▸ Exercise requirements
Everything in the data that follows should be given again verbatim, except the images.

───── Information provided ─────

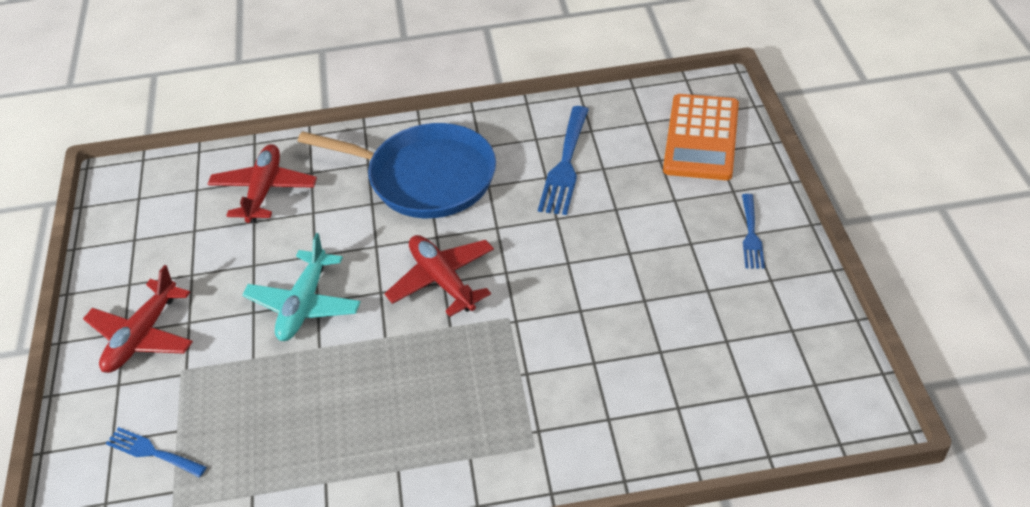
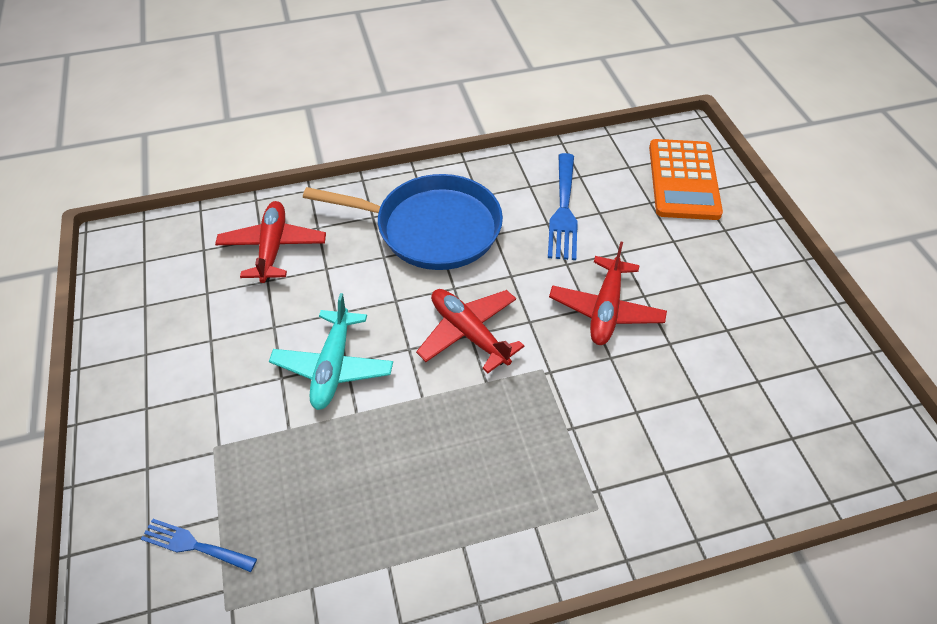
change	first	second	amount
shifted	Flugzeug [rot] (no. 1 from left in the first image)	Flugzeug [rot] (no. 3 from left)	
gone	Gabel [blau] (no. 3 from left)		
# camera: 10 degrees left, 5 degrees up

─────

▸ Task response
change	first	second	amount
shifted	Flugzeug [rot] (no. 1 from left in the first image)	Flugzeug [rot] (no. 3 from left)	
gone	Gabel [blau] (no. 3 from left)		
# camera: 10 degrees left, 5 degrees up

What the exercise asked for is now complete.